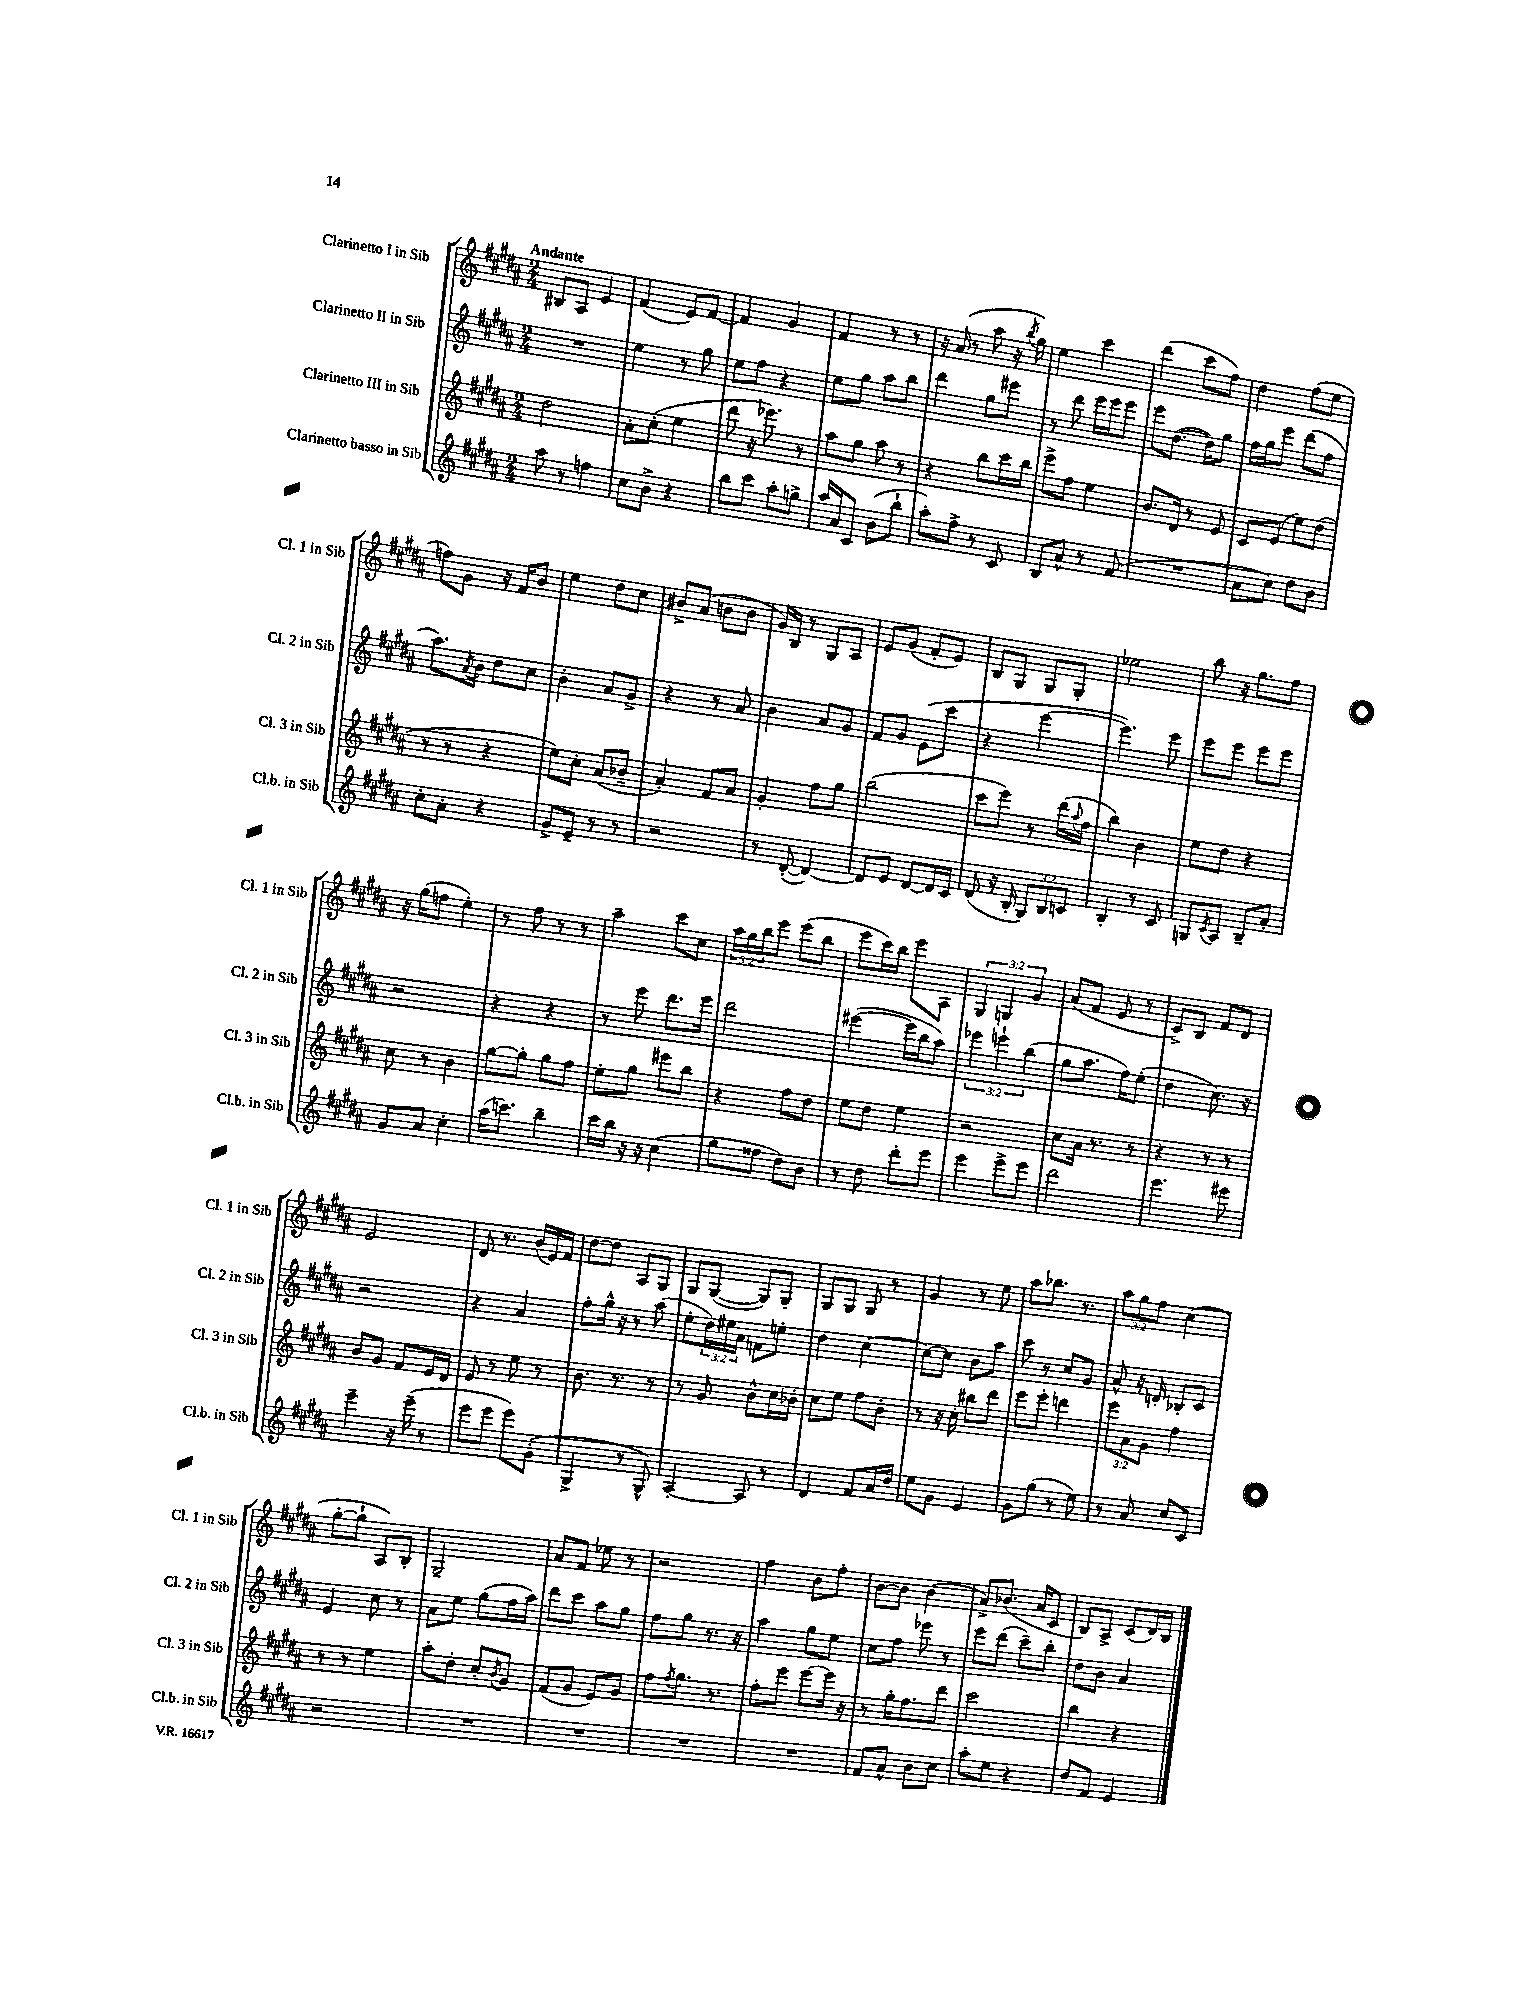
<<
\new StaffGroup <<
\new Staff = "s0" \with { instrumentName = "Clarinetto I in Sib" shortInstrumentName = "Cl. 1 in Sib" } {
    \clef treble \key b \major \numericTimeSignature \time 2/4 \override Staff.TupletNumber.text = #tuplet-number::calc-fraction-text \tempo "Andante"
    bis8 ais8 e'4 |
    fis'4( e'8) fis'8~ |
    fis'4 gis'4 |
    fis'4 r8 r8 |
    r16 ais'16( r8 ais''8 r16 \acciaccatura { b''8 } gis''16) |
    e''4 cis'''4 |
    dis'''4( cis'''8 fis''8) |
    dis''4 fis''8( e''8 |
    f''8) gis'8 r16 fis'16 b'8 |
    e''4 dis''8 cis''8 |
    bis'8-> ais'8( b'8 b'8 |
    gis'16) b16 r8 gis8 ais8 |
    e'8 gis'8( fis'8-. e'8) |
    b8 gis8 gis8 gis8-. |
    ees''2 |
    b''8 r16 gis''8. fis''8 |
    r16 gis''16( f''8 e''4-.) |
    r8 fis''8 r8 r8 |
    ais''4-- cis'''8 cis''8 |
    \tuplet 3/2 { ais''16 gis''16 b''16 } e'''8 e'''8( b''8 |
    e'''8 cis'''16) b''16 e'''8 ais8 |
    \tuplet 3/2 { gis4 g4 gis'4 } |
    ais'8( fis'8 e'8 r8 |
    cis'8->) b8 fis'8 dis'8 |
    e'2 |
    dis'8 r8. b'16( e'16) fis'16 |
    dis''8~ dis''8 ais8 gis8 |
    gis8 gis8~( gis8) gis8-. |
    gis8 gis8 gis8 r8 |
    gis'4 r8 e''8 |
    ais''8 bes''8. r8. |
    \tuplet 3/2 { ais''8 gis''8 fis''8 } cis''4( |
    gis''8~-. gis''8-! ais8) b8-. |
    gis2-- |
    ais'8 fis'8 ees''8 r8 |
    r2 |
    fis''4 b'8 fis''8-. |
    b'8~ b'8 b'4( |
    ais'8->) bes'8.( ais'16 cis'8 |
    b8) ais8-> cis'8( dis'16) b16 \bar "|." |
}
\new Staff = "s1" \with { instrumentName = "Clarinetto II in Sib" shortInstrumentName = "Cl. 2 in Sib" } {
    \clef treble \key b \major \numericTimeSignature \time 2/4 \override Staff.TupletNumber.text = #tuplet-number::calc-fraction-text
    R2 |
    e''4 r8 gis''8 |
    e''8 fis''8 r4 |
    e''8 gis''8 ais''8 b''8 |
    dis'''4 gis''8 eis'''8 |
    r8 dis'''8 e'''16 e'''16 e'''8 |
    e'''8 dis''8.~( dis''16) gis''8 |
    fis''16 gis''16 e'''8 dis'''8( fis''8 |
    ais''8.) \acciaccatura { ais'8 } b'16 dis''8 cis''8 |
    b'4-. ais'8 gis'8-> |
    r4 r8 ais'8 |
    b'4 ais'8 gis'8 |
    fis'8 gis'8 e'8( cis'''8 |
    r4 e'''4~ |
    e'''4.) e'''8 |
    e'''8 e'''8 e'''8 e'''8 |
    r2 |
    r4 r4 |
    r8 e'''8 dis'''8. e'''16 |
    dis'''2 |
    eis'''4~( eis'''16 b''16 ais''8) |
    \tuplet 3/2 { ees'''4 e'''4-! b''4( } |
    gis''8 ais''8. fis''16) e''8-.( |
    dis''4 cis''8.) r16 |
    r2 |
    r4 ais'4 |
    fis''8-. gis''16-^ r16 r8 ais''8( |
    e''8-. \tuplet 3/2 { dis''16) eis''16 ais'16 } f'8 e''8-. |
    dis''4 cis''4~ |
    cis''8~ cis''8 b'8 ais''8 |
    cis'''8 r8 cis''8 gis'8 |
    ais'8-^ r16 d'16-. bes8-. cis'8 |
    e'4 cis''8 r8 |
    ais'8 e''8 gis''8( fis''16 ais''16) |
    dis'''8 cis'''8 ais''8 gis''8 |
    fis''8 gis''8 r8. r16 |
    ais''4 gis''8 e''8 |
    cis''8 fis''8 ees'''8 r8 |
    e'''8 dis'''8( cis'''8--) b''8-. |
    dis''8 b'8 ais'4 \bar "|." |
}
\new Staff = "s2" \with { instrumentName = "Clarinetto III in Sib" shortInstrumentName = "Cl. 3 in Sib" } {
    \clef treble \key b \major \numericTimeSignature \time 2/4 \override Staff.TupletNumber.text = #tuplet-number::calc-fraction-text
    dis''2 |
    ais'8-. cis''8-.( e''4 |
    dis'''8 r16 ees'''8.) r8 |
    ais''8 gis''8 ais''8 r8 |
    r4 b''8 cis'''16 b''16 |
    e'''8-> fis''8 e''4 |
    b'8. dis'16 r8 e'8 |
    cis'8 e'8( e''8) dis''8( |
    r8 r8 r4 |
    e''8) cis''8-. ais'8( bes'8-- |
    ais'4-.) fis'8 ais'8 |
    gis'4-. fis''8 gis''8 |
    b''2( |
    cis'''8 e'''8) r8 dis'''16( \appoggiatura { ais''8 } fis''16 |
    b''4) b'4 |
    e''8 dis''8 r4 |
    cis''8 r8 b'4 |
    gis''8~ gis''8-. gis''8 fis''8 |
    e''8-. gis''8 eis'''8 b''8 |
    r4 fis''8 dis''8 |
    e''8 dis''8 e''4 |
    r2 |
    cis''8 ais'16 r8. r8 |
    r4 r8 r8 |
    b'8 gis'8 fis'8 e'16 dis'16 |
    e'8 r8 e''8 r8 |
    b'8. r8. r8 |
    r8 gis'8 b'8-^ cis''16 bes'16-. |
    cis''8 e''8 fis''8 b'8-. |
    r8 r16 cis''16-. bis''8 dis'''8 |
    e'''8 e'''8-. d'''4 |
    \tuplet 3/2 { e'''8 ais'8 gis'8 } fis''4 |
    r8 r8 e''4 |
    ais''8-. dis''8-. cis''8-. \acciaccatura { b'8 } gis'8 |
    fis'8( gis'8 e'8) gis'8 |
    fis''8 \acciaccatura { fis''8 } gis''8. r8. |
    fis''8-. e'''8 e'''8~ e'''16 r16 |
    r8 gis''16-. fis''8. dis'''8 |
    cis'''2 |
    b''4 r4 \bar "|." |
}
\new Staff = "s3" \with { instrumentName = "Clarinetto basso in Sib" shortInstrumentName = "Cl.b. in Sib" } {
    \clef treble \key b \major \numericTimeSignature \time 2/4 \override Staff.TupletNumber.text = #tuplet-number::calc-fraction-text
    ais''8 r8 f''4 |
    cis''8 b'8-> r4 |
    b''8 cis'''8 ais''8-. g''8-> |
    ais''16 ais'16 cis'8 b'8( b''8-! |
    ais''8-.) fis''8-> r8 cis'8 |
    b8 ais'8-^ r8 fis'8( |
    R2 |
    ais'8 cis''8) dis''8 b'8 |
    cis''8-. ais'8-. r4 |
    gis'8-> e'8-- r8 r8 |
    r2 |
    r8 dis'8~-.( dis'4~) |
    dis'8 e'8 dis'8~ dis'16 cis'16 |
    dis'8( r16 b16-. \tuplet 3/2 { gis8) b8 c'8 } |
    b4-. r8 cis'8 |
    g8 \acciaccatura { cis'8 } ais8 b8-- ais'8-. |
    gis'8 ais'8 cis''4-. |
    ais''16( c'''8.) b''4-- |
    cis'''16 b''16 r16 r16 cis''4( |
    gis''8 fisis''8 dis''8) b'8 |
    r8 dis''8 dis'''8-. e'''8 |
    e'''4 e'''8-> e'''8 |
    dis'''2 |
    e'''4. eis'''8 |
    e'''4-- r16 e'''16--( r8 |
    e'''8 e'''8 e'''8) gis'8-.( |
    gis4-> r8 gis8-^) |
    ais4~-. ais8 r8 |
    dis'4 fis'8 ais'16 dis''16 |
    e''8 gis'8 e'4 |
    gis'8 gis''8( r8 e''8) |
    r8 ais'8 cis''8 cis'8 |
    r2 |
    R2 |
    R2 |
    R2 |
    R2 |
    fis'8 ais'8-^ b'8 cis''8 |
    ais''8-. e''8 r4 |
    dis''8 fis'8 e'4 \bar "|." |
}
>>
>>
\layout { \context { \Score \remove "Bar_number_engraver" } }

■ ■ ■ ■ ■

List the stretch from the start of the entries through the line containing "dis'8 r8. b'16( e'16) fis'16 |" as a numbered list, skipping blank lines and leaving out the pictures.

**The response**
1. <<
2. \new StaffGroup <<
3. \new Staff = "s0" \with { instrumentName = "Clarinetto I in Sib" shortInstrumentName = "Cl. 1 in Sib" } {
4.     \clef treble \key b \major \numericTimeSignature \time 2/4 \override Staff.TupletNumber.text = #tuplet-number::calc-fraction-text \tempo "Andante"
5.     bis8 ais8 e'4 |
6.     fis'4( e'8) fis'8~ |
7.     fis'4 gis'4 |
8.     fis'4 r8 r8 |
9.     r16 ais'16( r8 ais''8 r16 \acciaccatura { b''8 } gis''16) |
10.     e''4 cis'''4 |
11.     dis'''4( cis'''8 fis''8) |
12.     dis''4 fis''8( e''8 |
13.     f''8) gis'8 r16 fis'16 b'8 |
14.     e''4 dis''8 cis''8 |
15.     bis'8-> ais'8( b'8 b'8 |
16.     gis'16) b16 r8 gis8 ais8 |
17.     e'8 gis'8( fis'8-. e'8) |
18.     b8 gis8 gis8 gis8-. |
19.     ees''2 |
20.     b''8 r16 gis''8. fis''8 |
21.     r16 gis''16( f''8 e''4-.) |
22.     r8 fis''8 r8 r8 |
23.     ais''4-- cis'''8 cis''8 |
24.     \tuplet 3/2 { ais''16 gis''16 b''16 } e'''8 e'''8( b''8 |
25.     e'''8 cis'''16) b''16 e'''8 ais8 |
26.     \tuplet 3/2 { gis4 g4 gis'4 } |
27.     ais'8( fis'8 e'8 r8 |
28.     cis'8->) b8 fis'8 dis'8 |
29.     e'2 |
30.     dis'8 r8. b'16( e'16) fis'16 |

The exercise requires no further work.